[YOUR OBJECTIVE] From the entries below, gather every line containing the string "pawn".

(Before-and-after object listings)

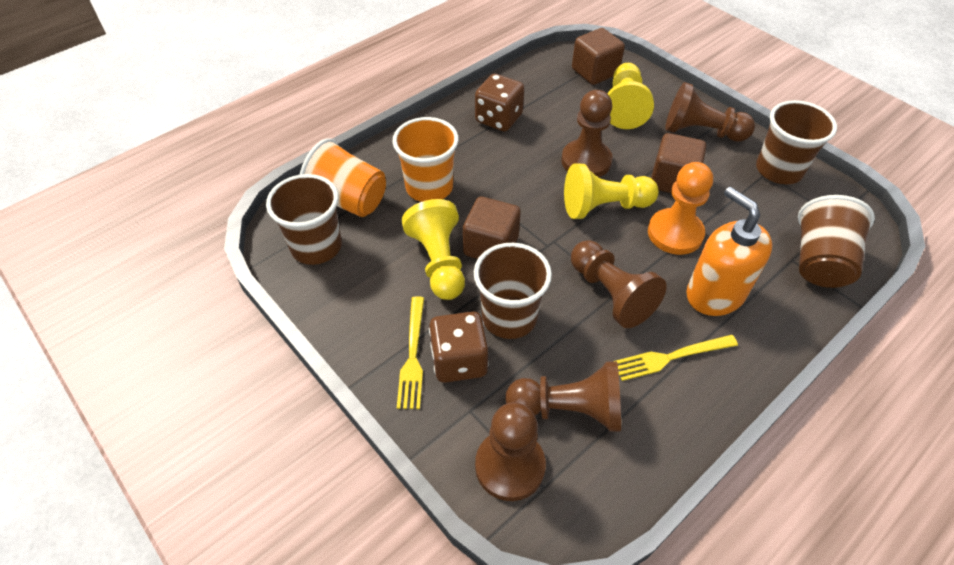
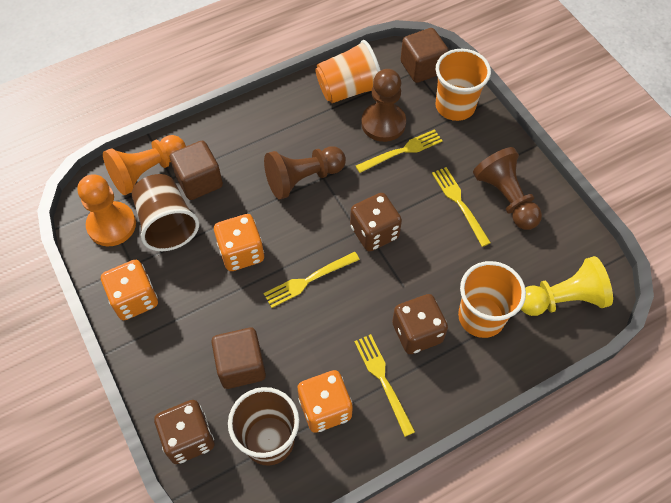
brown cup: 4 -> 2
brown dice: 2 -> 3
brown pawn: 5 -> 3
orange cup: 2 -> 3
orange dice: 0 -> 3
orange pawn: 1 -> 2
orange soap dispenser: 1 -> 0
yellow fork: 2 -> 4
yellow pawn: 3 -> 1

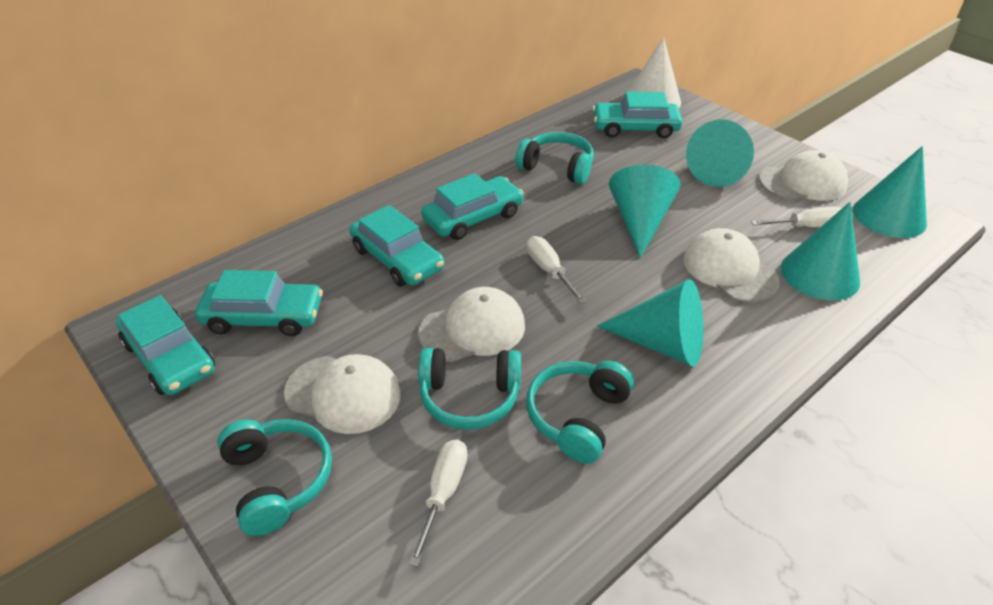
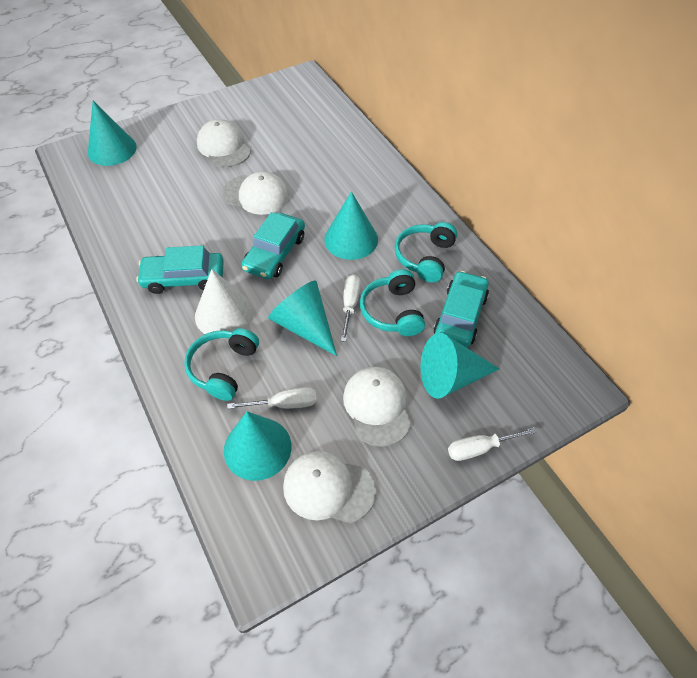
turquoise car: 5 -> 3
turquoise headphones: 4 -> 3

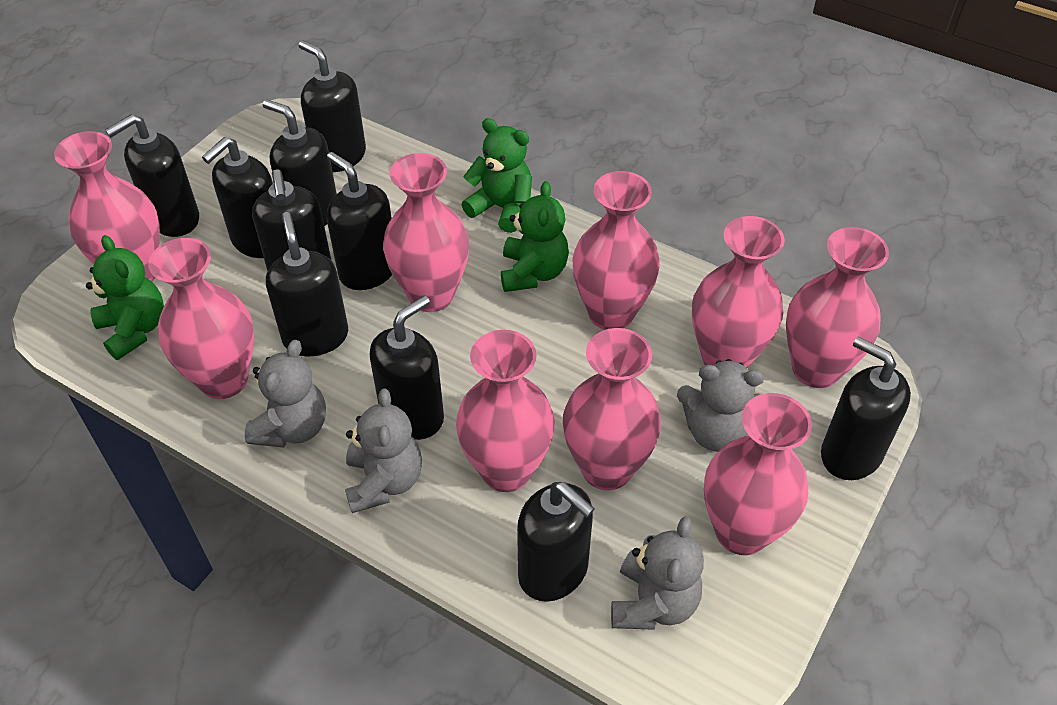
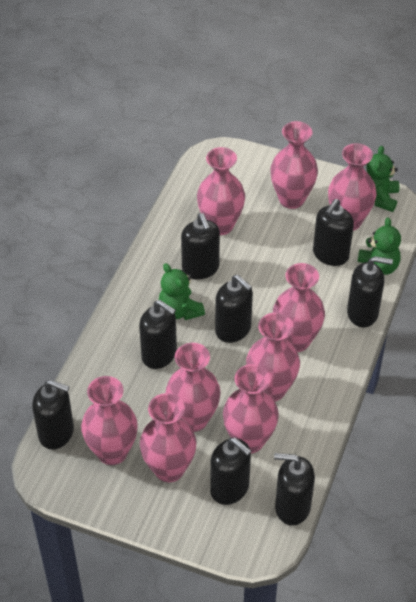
black soap dispenser: 10 -> 8
grey teddy bear: 4 -> 0

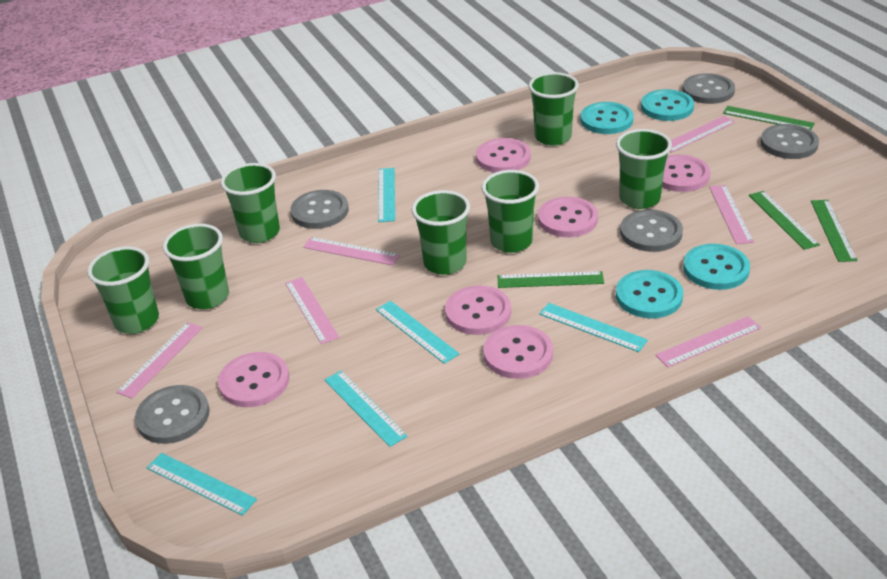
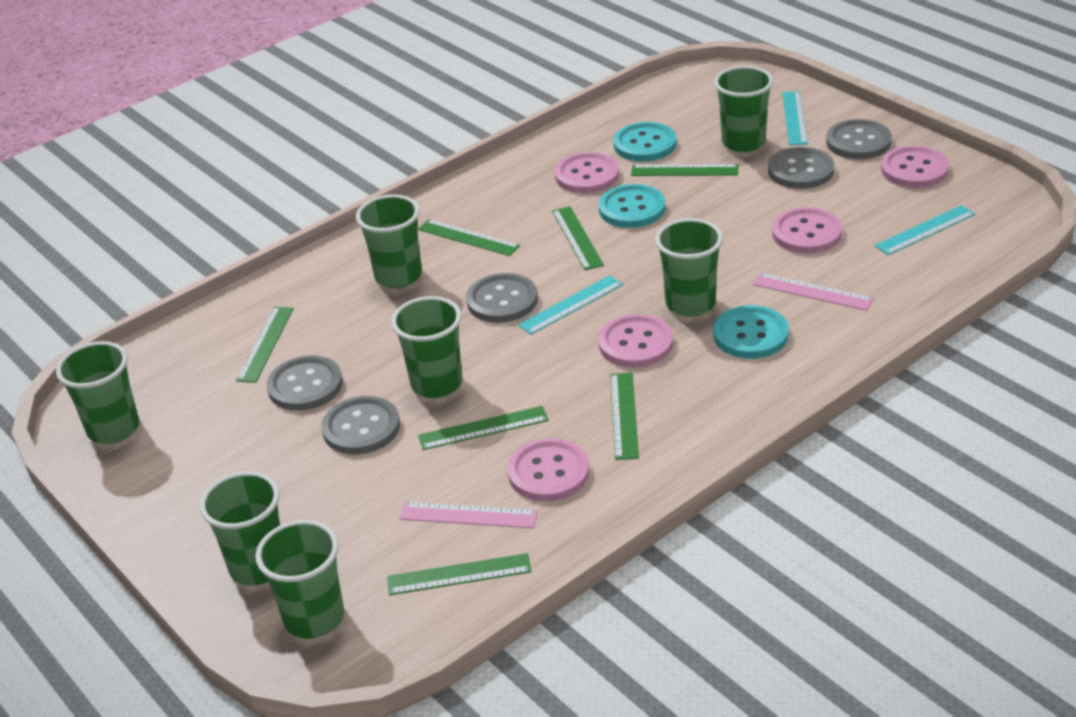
green ruler: 4 -> 7
pink button: 6 -> 5
pink ruler: 6 -> 2
turquoise button: 4 -> 3
turquoise ruler: 5 -> 3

[TASK RESULT]
brown pawn: 5 -> 3
orange pawn: 1 -> 2
yellow pawn: 3 -> 1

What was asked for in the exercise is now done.